- **EXERCISE AIM**
The entries need to be copied exactly.

=== RECORDS FOR THIS EXERCISE ===

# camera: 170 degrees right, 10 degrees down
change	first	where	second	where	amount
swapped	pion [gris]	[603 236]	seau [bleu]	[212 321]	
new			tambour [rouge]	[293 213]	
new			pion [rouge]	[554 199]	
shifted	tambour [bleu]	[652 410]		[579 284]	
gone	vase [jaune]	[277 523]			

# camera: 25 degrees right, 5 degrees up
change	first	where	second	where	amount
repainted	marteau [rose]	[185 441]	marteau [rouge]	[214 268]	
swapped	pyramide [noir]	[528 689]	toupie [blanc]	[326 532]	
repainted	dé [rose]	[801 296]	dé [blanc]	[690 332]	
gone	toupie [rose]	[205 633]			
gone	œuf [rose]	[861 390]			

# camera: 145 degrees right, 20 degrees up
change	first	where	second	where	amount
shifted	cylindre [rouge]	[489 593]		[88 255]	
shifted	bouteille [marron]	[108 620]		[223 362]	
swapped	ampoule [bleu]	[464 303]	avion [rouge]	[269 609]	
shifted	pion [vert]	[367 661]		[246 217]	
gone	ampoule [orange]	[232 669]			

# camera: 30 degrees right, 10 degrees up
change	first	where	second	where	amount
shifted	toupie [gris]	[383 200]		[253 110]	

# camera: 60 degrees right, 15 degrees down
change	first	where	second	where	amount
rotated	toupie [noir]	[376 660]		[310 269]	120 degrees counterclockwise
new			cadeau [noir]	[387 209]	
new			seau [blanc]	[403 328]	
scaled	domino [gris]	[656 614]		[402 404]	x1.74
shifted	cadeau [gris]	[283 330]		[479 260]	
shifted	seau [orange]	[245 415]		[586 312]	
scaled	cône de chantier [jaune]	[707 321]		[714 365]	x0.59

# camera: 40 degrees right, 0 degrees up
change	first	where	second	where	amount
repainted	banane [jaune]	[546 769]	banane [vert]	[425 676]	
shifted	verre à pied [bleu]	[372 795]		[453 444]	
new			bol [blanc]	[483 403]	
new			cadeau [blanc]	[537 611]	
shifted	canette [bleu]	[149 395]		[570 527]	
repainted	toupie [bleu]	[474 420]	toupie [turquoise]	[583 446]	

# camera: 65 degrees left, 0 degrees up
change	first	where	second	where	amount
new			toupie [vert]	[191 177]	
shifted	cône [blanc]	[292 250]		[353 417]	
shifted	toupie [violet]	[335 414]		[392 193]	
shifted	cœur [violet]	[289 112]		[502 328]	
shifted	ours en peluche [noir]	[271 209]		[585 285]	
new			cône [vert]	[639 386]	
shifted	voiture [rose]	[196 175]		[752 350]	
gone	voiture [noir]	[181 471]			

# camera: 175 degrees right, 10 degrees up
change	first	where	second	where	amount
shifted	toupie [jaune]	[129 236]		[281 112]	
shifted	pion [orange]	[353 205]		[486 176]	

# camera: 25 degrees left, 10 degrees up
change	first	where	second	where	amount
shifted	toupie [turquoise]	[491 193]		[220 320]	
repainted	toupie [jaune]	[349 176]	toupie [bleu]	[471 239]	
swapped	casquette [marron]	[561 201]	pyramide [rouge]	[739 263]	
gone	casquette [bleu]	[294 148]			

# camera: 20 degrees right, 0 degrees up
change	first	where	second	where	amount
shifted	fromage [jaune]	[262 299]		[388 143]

===

- **EXPECTED ANSWER**
# camera: 170 degrees right, 10 degrees down
change	first	where	second	where	amount
swapped	pion [gris]	[603 236]	seau [bleu]	[212 321]	
new			tambour [rouge]	[293 213]	
new			pion [rouge]	[554 199]	
shifted	tambour [bleu]	[652 410]		[579 284]	
gone	vase [jaune]	[277 523]			

# camera: 25 degrees right, 5 degrees up
change	first	where	second	where	amount
repainted	marteau [rose]	[185 441]	marteau [rouge]	[214 268]	
swapped	pyramide [noir]	[528 689]	toupie [blanc]	[326 532]	
repainted	dé [rose]	[801 296]	dé [blanc]	[690 332]	
gone	toupie [rose]	[205 633]			
gone	œuf [rose]	[861 390]			

# camera: 145 degrees right, 20 degrees up
change	first	where	second	where	amount
shifted	cylindre [rouge]	[489 593]		[88 255]	
shifted	bouteille [marron]	[108 620]		[223 362]	
swapped	ampoule [bleu]	[464 303]	avion [rouge]	[269 609]	
shifted	pion [vert]	[367 661]		[246 217]	
gone	ampoule [orange]	[232 669]			

# camera: 30 degrees right, 10 degrees up
change	first	where	second	where	amount
shifted	toupie [gris]	[383 200]		[253 110]	

# camera: 60 degrees right, 15 degrees down
change	first	where	second	where	amount
rotated	toupie [noir]	[376 660]		[310 269]	120 degrees counterclockwise
new			cadeau [noir]	[387 209]	
new			seau [blanc]	[403 328]	
scaled	domino [gris]	[656 614]		[402 404]	x1.74
shifted	cadeau [gris]	[283 330]		[479 260]	
shifted	seau [orange]	[245 415]		[586 312]	
scaled	cône de chantier [jaune]	[707 321]		[714 365]	x0.59

# camera: 40 degrees right, 0 degrees up
change	first	where	second	where	amount
repainted	banane [jaune]	[546 769]	banane [vert]	[425 676]	
shifted	verre à pied [bleu]	[372 795]		[453 444]	
new			bol [blanc]	[483 403]	
new			cadeau [blanc]	[537 611]	
shifted	canette [bleu]	[149 395]		[570 527]	
repainted	toupie [bleu]	[474 420]	toupie [turquoise]	[583 446]	

# camera: 65 degrees left, 0 degrees up
change	first	where	second	where	amount
new			toupie [vert]	[191 177]	
shifted	cône [blanc]	[292 250]		[353 417]	
shifted	toupie [violet]	[335 414]		[392 193]	
shifted	cœur [violet]	[289 112]		[502 328]	
shifted	ours en peluche [noir]	[271 209]		[585 285]	
new			cône [vert]	[639 386]	
shifted	voiture [rose]	[196 175]		[752 350]	
gone	voiture [noir]	[181 471]			

# camera: 175 degrees right, 10 degrees up
change	first	where	second	where	amount
shifted	toupie [jaune]	[129 236]		[281 112]	
shifted	pion [orange]	[353 205]		[486 176]	

# camera: 25 degrees left, 10 degrees up
change	first	where	second	where	amount
shifted	toupie [turquoise]	[491 193]		[220 320]	
repainted	toupie [jaune]	[349 176]	toupie [bleu]	[471 239]	
swapped	casquette [marron]	[561 201]	pyramide [rouge]	[739 263]	
gone	casquette [bleu]	[294 148]			

# camera: 20 degrees right, 0 degrees up
change	first	where	second	where	amount
shifted	fromage [jaune]	[262 299]		[388 143]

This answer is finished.